- WORK TO COMPLETE -
Please copy the leading lines of the entries below exactly, concluding with the line in which "dishwasher: (651, 276) -> (181, 396), removed" occurs.

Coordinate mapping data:
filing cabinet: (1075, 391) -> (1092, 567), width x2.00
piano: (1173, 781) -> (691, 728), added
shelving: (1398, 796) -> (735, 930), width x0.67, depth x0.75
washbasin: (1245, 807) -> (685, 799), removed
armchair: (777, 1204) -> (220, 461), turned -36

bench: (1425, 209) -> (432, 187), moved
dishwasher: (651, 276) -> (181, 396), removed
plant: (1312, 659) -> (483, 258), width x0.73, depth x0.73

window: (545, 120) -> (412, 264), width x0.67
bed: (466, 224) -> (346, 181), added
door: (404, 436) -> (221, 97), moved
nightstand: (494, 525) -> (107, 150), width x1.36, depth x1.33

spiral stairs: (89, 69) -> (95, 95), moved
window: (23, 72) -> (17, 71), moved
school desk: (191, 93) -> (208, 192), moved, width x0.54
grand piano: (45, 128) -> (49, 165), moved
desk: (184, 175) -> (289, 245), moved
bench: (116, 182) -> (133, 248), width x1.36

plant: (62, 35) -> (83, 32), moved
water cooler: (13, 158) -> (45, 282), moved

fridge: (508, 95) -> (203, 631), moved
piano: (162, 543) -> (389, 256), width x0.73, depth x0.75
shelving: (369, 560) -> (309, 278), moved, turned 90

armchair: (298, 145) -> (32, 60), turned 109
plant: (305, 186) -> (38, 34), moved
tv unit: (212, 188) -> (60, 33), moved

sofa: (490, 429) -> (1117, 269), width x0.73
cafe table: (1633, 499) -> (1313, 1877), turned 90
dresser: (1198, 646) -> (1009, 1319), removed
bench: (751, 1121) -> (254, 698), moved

- EXERCISE SOLUTION -
filing cabinet: (1075, 391) -> (1092, 567), width x2.00
piano: (1173, 781) -> (691, 728), added
shelving: (1398, 796) -> (735, 930), width x0.67, depth x0.75
washbasin: (1245, 807) -> (685, 799), removed
armchair: (777, 1204) -> (220, 461), turned -36

bench: (1425, 209) -> (432, 187), moved
dishwasher: (651, 276) -> (181, 396), removed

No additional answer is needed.